*WHAT YOU NEED TO DO:* Please rewrite the records below, replacing every "white matte van" with "white matte truck" and leaving everything else unchanged. Omit the pictures.

*DATA SECTION:*
==================================================

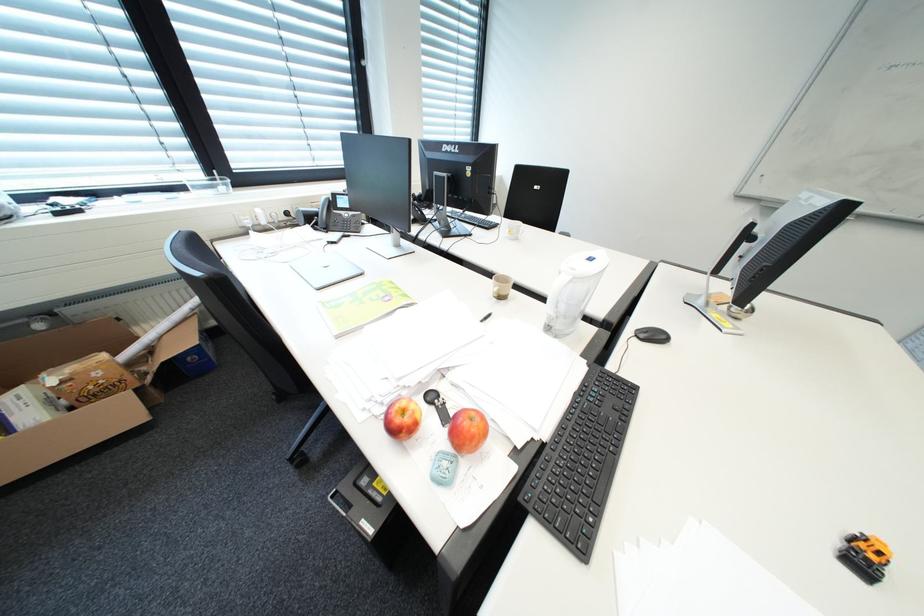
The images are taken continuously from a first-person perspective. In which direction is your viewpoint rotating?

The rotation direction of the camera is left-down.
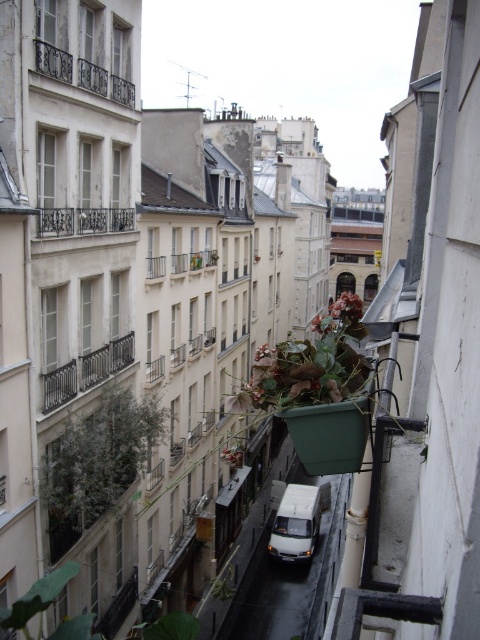
Question: Which object is closer to the camera taking this photo?

Choices:
 (A) dark gray metal balcony at center-left
 (B) polished metal balcony at upper left
 (C) green matte plant at center
 (D) white matte van at center

Answer: (A)

Question: Is green leafy plant at lower center above green matte plant at center?

Choices:
 (A) yes
 (B) no

Answer: (A)

Question: Estimate the real-world distances between objects in this image. Which object is farther from the green leafy plant at lower center?

Choices:
 (A) white matte van at center
 (B) dark wrought iron balcony at upper left
 (C) wooden balcony at center
 (D) green leafy plant at center

Answer: (B)

Question: Which object appears closest to the camera in this image?

Choices:
 (A) polished metal balcony at upper left
 (B) dark wrought iron balcony at upper left
 (C) white matte van at center

Answer: (B)

Question: Does white matte van at center have a smaller size compared to polished metal balcony at upper left?

Choices:
 (A) no
 (B) yes

Answer: (A)

Question: Is dark gray metal balcony at center-left to the left of dark wrought iron balcony at upper left from the viewer's perspective?

Choices:
 (A) yes
 (B) no

Answer: (A)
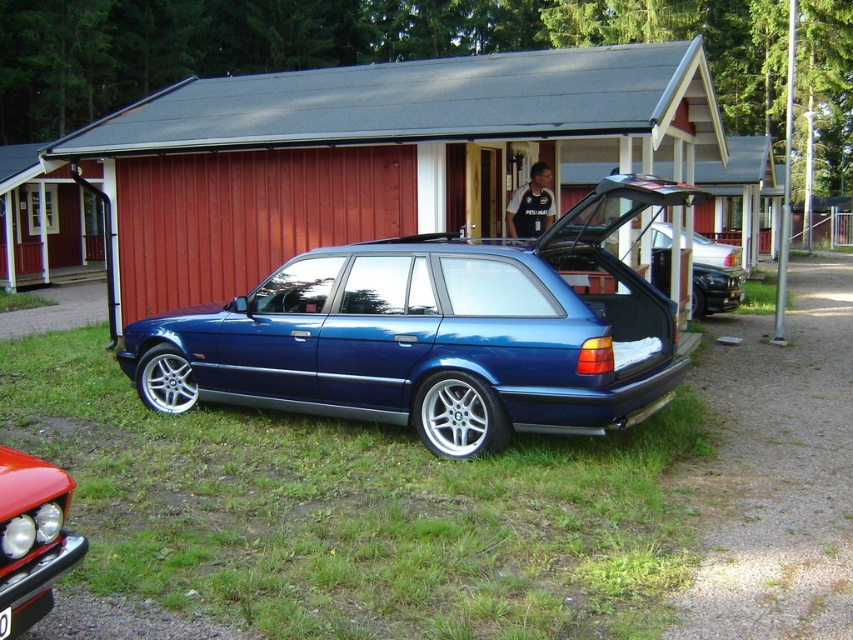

==================================================

*RESULT:*
The images are taken continuously from a first-person perspective. In which direction is your viewpoint rotating?

The rotation direction of the camera is left-down.
Question: Which object is closer to the camera taking this photo?

Choices:
 (A) dark gray metal balcony at center-left
 (B) polished metal balcony at upper left
 (C) green matte plant at center
 (D) white matte truck at center

Answer: (A)

Question: Is green leafy plant at lower center above green matte plant at center?

Choices:
 (A) yes
 (B) no

Answer: (A)

Question: Estimate the real-world distances between objects in this image. Which object is farther from the green leafy plant at lower center?

Choices:
 (A) white matte truck at center
 (B) dark wrought iron balcony at upper left
 (C) wooden balcony at center
 (D) green leafy plant at center

Answer: (B)

Question: Which object appears closest to the camera in this image?

Choices:
 (A) polished metal balcony at upper left
 (B) dark wrought iron balcony at upper left
 (C) white matte truck at center

Answer: (B)

Question: Does white matte truck at center have a smaller size compared to polished metal balcony at upper left?

Choices:
 (A) no
 (B) yes

Answer: (A)

Question: Is dark gray metal balcony at center-left to the left of dark wrought iron balcony at upper left from the viewer's perspective?

Choices:
 (A) yes
 (B) no

Answer: (A)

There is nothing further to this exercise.